Data to use
________________________
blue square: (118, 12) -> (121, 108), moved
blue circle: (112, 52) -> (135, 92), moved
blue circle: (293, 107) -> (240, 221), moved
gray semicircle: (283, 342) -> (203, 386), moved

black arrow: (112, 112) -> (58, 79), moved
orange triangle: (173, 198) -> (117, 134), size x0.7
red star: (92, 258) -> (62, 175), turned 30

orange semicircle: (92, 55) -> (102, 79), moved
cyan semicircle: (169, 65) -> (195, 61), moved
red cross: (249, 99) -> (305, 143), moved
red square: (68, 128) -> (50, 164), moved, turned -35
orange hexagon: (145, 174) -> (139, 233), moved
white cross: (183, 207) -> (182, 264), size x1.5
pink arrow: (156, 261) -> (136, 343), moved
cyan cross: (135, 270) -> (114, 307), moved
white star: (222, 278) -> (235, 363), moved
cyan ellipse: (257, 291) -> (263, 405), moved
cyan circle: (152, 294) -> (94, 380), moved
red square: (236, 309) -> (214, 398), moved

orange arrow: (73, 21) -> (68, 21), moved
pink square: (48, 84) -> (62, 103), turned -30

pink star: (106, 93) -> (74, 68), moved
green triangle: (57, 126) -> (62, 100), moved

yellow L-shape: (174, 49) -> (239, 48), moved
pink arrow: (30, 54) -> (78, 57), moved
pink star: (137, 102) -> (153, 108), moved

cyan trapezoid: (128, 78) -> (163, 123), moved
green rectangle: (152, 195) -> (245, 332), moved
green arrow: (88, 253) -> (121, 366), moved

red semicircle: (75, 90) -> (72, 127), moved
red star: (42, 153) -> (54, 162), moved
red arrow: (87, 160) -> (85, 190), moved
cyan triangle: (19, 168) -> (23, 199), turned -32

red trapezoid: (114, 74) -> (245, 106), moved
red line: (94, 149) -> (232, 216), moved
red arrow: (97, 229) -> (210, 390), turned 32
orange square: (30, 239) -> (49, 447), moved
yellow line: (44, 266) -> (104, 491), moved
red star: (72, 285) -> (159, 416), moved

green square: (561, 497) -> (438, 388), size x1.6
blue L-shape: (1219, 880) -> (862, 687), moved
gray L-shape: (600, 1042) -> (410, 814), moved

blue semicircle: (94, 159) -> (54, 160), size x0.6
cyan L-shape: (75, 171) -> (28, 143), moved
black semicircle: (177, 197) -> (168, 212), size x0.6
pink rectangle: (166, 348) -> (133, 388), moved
________________________
Exercise description
Could you set down, exactly as written, the lines above between the one holding "pink arrow: (156, 261) -> (136, 343), moved" and the one holding "red arrow: (97, 229) -> (210, 390), turned 32", inclusive, and nothing more?

Expected answer
pink arrow: (156, 261) -> (136, 343), moved
cyan cross: (135, 270) -> (114, 307), moved
white star: (222, 278) -> (235, 363), moved
cyan ellipse: (257, 291) -> (263, 405), moved
cyan circle: (152, 294) -> (94, 380), moved
red square: (236, 309) -> (214, 398), moved

orange arrow: (73, 21) -> (68, 21), moved
pink square: (48, 84) -> (62, 103), turned -30

pink star: (106, 93) -> (74, 68), moved
green triangle: (57, 126) -> (62, 100), moved

yellow L-shape: (174, 49) -> (239, 48), moved
pink arrow: (30, 54) -> (78, 57), moved
pink star: (137, 102) -> (153, 108), moved

cyan trapezoid: (128, 78) -> (163, 123), moved
green rectangle: (152, 195) -> (245, 332), moved
green arrow: (88, 253) -> (121, 366), moved

red semicircle: (75, 90) -> (72, 127), moved
red star: (42, 153) -> (54, 162), moved
red arrow: (87, 160) -> (85, 190), moved
cyan triangle: (19, 168) -> (23, 199), turned -32

red trapezoid: (114, 74) -> (245, 106), moved
red line: (94, 149) -> (232, 216), moved
red arrow: (97, 229) -> (210, 390), turned 32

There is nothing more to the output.